_WHAT IS BEING ASKED_
Count the lines in the items below that contain the word "away", and give only that number.

### STORED RECORDS

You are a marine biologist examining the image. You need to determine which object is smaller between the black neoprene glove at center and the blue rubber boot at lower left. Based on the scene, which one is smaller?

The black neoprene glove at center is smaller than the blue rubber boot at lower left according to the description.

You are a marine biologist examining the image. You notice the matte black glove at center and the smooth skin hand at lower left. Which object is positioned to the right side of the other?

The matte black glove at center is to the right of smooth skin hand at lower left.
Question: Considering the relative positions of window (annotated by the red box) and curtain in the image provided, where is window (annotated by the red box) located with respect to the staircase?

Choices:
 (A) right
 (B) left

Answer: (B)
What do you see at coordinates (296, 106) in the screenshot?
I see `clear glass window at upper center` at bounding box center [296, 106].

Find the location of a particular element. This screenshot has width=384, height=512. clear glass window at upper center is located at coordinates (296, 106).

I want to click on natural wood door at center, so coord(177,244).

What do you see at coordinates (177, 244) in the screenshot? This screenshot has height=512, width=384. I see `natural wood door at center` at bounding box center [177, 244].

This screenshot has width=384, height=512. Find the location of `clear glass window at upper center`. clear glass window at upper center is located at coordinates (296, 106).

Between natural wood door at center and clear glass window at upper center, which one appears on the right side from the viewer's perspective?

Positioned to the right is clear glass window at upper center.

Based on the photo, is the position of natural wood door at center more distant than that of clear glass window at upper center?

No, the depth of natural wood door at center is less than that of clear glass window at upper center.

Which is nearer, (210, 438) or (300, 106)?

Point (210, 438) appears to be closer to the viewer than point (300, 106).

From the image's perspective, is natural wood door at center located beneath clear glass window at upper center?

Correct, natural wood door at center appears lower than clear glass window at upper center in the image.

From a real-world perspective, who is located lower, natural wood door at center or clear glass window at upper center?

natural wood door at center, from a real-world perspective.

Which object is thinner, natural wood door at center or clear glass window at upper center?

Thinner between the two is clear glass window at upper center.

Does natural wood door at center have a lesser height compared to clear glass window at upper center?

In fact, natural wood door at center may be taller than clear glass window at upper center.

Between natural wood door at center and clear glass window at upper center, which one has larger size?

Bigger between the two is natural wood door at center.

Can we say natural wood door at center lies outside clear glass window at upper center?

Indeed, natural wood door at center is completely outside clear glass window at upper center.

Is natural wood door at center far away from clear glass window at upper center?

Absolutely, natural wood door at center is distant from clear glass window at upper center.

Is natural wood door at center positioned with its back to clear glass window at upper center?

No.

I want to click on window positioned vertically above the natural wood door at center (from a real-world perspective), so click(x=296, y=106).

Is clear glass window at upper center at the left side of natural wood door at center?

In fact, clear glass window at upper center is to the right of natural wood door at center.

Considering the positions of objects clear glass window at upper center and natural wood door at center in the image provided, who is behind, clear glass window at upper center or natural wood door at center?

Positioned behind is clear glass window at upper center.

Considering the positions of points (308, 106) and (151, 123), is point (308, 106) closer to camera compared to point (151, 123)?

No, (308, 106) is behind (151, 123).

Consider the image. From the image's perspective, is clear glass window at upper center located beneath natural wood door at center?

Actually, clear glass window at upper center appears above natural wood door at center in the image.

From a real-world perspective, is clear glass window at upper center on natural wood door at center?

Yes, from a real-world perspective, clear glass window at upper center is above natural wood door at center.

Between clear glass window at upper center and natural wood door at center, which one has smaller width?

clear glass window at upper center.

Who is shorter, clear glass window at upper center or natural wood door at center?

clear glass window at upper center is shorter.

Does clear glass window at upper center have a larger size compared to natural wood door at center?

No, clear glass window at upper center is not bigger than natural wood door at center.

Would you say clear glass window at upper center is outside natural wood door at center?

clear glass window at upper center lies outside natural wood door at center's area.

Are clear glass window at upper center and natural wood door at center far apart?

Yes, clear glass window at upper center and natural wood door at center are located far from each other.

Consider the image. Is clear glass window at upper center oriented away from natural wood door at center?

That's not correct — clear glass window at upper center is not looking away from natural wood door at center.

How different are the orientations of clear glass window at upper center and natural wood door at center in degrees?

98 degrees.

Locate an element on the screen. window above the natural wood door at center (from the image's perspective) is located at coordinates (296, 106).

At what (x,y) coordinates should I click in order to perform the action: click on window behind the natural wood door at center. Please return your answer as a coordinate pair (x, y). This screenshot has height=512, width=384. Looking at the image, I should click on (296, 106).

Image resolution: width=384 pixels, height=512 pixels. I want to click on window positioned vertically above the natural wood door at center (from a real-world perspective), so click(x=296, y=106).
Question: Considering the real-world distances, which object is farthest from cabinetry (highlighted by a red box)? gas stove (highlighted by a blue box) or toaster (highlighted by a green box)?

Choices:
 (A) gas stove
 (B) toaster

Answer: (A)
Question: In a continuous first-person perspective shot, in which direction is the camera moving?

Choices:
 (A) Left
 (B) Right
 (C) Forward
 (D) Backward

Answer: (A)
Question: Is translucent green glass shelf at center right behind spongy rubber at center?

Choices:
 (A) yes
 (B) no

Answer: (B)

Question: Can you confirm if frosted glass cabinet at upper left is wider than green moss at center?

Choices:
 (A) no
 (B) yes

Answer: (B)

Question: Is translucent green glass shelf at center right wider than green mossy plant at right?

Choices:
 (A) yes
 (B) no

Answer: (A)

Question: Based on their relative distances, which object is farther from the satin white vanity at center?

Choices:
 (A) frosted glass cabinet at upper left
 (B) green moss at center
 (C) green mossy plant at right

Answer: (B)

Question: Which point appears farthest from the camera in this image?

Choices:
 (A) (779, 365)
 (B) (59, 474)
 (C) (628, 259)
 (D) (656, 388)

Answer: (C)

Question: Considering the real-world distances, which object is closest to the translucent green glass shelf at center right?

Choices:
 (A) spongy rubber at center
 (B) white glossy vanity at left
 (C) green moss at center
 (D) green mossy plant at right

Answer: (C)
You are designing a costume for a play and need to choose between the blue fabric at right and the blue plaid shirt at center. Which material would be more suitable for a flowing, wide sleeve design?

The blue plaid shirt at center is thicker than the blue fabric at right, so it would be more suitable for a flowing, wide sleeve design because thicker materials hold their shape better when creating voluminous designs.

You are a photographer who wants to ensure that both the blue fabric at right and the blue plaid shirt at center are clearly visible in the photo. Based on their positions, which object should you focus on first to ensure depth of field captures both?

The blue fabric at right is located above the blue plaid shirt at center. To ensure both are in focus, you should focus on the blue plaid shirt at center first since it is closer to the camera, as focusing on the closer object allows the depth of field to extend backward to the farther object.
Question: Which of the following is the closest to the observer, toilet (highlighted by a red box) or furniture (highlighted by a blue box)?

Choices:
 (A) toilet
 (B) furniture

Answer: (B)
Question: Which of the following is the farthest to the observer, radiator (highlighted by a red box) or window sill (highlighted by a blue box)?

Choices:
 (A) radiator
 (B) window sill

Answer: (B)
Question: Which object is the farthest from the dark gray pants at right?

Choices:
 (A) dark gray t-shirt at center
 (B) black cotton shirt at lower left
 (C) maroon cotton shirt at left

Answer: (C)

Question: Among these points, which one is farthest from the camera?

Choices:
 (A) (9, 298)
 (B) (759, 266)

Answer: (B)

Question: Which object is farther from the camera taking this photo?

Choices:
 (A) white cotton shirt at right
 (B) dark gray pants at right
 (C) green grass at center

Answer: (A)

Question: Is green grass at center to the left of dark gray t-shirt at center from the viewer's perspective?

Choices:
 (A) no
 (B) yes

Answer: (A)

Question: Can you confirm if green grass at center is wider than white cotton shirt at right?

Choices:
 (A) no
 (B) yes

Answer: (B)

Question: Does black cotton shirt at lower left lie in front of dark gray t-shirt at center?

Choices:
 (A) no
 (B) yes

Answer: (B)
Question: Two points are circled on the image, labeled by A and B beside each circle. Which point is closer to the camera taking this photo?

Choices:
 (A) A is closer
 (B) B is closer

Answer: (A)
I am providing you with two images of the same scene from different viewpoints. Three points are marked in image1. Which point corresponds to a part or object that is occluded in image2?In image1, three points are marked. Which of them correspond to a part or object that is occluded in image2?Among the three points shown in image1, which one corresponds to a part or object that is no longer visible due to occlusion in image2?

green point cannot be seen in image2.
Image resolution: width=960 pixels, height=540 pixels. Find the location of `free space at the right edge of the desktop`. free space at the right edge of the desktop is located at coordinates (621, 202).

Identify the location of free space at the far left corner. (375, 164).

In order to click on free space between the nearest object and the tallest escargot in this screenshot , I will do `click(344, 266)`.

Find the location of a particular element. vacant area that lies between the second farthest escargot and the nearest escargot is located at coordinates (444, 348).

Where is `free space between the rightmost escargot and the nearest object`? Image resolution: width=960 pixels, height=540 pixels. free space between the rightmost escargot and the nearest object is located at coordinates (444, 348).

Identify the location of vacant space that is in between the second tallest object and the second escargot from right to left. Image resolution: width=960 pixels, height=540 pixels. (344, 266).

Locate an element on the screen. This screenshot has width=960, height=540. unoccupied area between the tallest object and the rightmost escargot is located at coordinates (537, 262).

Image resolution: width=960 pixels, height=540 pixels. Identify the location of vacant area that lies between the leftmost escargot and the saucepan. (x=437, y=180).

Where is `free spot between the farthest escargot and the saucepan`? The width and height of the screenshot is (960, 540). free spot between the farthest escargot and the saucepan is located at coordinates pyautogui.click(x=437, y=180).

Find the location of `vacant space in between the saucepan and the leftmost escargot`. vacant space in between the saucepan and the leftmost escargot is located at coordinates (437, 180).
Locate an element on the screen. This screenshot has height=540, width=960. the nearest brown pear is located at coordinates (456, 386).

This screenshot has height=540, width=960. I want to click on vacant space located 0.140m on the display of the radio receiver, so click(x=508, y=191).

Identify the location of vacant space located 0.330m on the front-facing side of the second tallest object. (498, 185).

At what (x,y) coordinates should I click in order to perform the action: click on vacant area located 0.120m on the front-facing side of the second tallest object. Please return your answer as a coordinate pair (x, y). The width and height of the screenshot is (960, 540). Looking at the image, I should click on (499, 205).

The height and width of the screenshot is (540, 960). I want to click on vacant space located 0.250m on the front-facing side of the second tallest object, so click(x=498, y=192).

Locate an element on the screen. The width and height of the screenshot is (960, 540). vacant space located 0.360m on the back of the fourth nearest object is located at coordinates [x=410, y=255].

######

_RESULT_
3